§ RECORDED DATA:

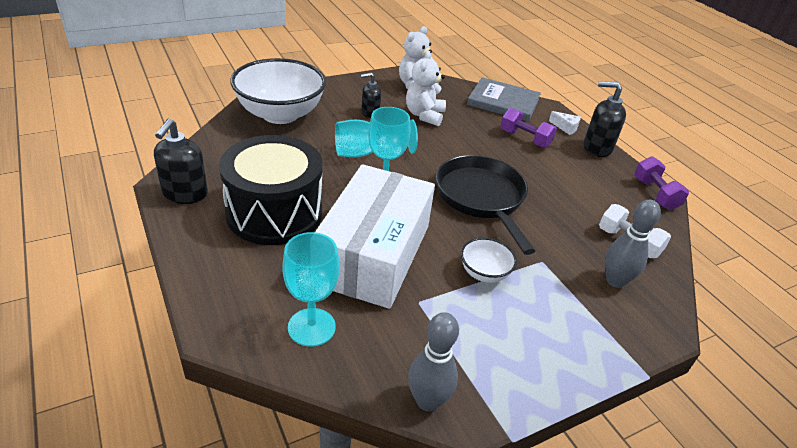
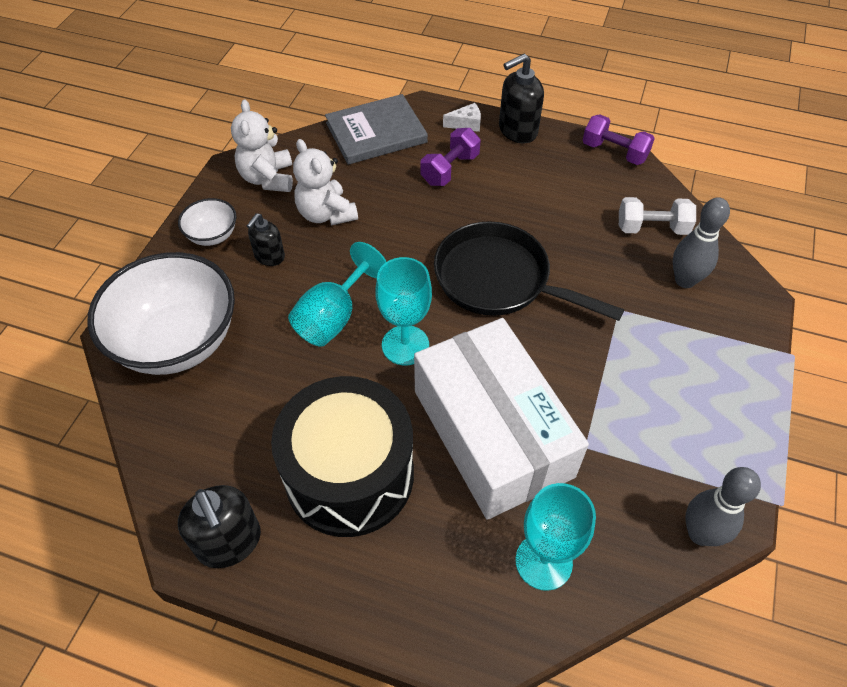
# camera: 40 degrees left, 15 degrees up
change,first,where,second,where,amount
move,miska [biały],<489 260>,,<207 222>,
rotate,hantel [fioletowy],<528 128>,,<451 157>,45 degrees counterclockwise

§ EXERCISE GOAL:
Would you return all of the data above word for word, omitting every picture?

§ ANSWER:
# camera: 40 degrees left, 15 degrees up
change,first,where,second,where,amount
move,miska [biały],<489 260>,,<207 222>,
rotate,hantel [fioletowy],<528 128>,,<451 157>,45 degrees counterclockwise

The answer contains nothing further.